What to do: Copy out all lines that hold "stroma".
---
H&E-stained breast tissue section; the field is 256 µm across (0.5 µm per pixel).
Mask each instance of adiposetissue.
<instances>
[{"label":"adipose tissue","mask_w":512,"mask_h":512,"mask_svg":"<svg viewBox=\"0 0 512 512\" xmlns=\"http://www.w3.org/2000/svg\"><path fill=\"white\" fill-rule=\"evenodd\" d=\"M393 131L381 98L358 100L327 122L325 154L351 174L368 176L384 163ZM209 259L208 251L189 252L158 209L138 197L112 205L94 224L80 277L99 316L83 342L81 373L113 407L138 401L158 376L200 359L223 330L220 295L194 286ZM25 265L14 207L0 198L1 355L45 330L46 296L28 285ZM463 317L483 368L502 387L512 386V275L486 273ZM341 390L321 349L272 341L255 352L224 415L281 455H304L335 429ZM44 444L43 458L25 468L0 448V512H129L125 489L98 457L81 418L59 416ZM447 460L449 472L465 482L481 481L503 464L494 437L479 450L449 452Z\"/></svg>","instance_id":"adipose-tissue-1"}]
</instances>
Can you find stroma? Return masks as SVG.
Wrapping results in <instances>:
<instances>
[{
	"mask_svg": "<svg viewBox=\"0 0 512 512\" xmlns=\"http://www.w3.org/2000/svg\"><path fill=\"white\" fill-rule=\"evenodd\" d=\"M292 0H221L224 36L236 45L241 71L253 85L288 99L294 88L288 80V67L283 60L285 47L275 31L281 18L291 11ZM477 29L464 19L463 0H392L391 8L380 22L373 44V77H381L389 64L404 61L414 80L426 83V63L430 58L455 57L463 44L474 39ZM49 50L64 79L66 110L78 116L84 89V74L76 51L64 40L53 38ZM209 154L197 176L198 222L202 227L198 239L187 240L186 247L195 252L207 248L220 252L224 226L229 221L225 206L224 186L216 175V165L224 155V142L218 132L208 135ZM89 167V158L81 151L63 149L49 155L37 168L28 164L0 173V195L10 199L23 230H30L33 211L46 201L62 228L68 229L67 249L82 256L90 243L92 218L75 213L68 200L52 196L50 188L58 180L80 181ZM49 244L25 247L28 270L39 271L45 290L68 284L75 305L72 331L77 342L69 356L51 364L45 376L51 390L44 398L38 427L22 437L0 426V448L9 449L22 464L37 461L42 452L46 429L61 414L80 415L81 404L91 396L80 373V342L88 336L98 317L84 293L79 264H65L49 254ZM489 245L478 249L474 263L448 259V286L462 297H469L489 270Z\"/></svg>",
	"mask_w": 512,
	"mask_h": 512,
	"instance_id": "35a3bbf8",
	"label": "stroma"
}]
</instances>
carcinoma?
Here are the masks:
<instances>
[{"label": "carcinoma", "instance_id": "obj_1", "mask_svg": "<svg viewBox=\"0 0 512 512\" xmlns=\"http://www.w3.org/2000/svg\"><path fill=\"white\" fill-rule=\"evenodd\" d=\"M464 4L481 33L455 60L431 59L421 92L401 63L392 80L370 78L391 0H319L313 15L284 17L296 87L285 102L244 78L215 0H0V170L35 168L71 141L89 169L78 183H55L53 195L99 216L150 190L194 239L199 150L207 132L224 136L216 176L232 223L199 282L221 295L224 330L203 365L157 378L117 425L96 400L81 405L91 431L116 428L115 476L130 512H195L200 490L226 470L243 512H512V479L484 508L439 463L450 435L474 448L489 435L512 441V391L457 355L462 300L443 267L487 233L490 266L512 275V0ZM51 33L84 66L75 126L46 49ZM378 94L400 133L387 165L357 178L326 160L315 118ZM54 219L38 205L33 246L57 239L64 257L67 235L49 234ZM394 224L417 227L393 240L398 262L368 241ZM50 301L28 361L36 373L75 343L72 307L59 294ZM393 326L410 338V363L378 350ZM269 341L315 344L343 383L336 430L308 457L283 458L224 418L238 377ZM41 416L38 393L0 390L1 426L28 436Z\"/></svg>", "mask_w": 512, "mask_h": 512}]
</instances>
---
The reply:
Can you find stroma? Return masks as SVG.
	"label": "stroma"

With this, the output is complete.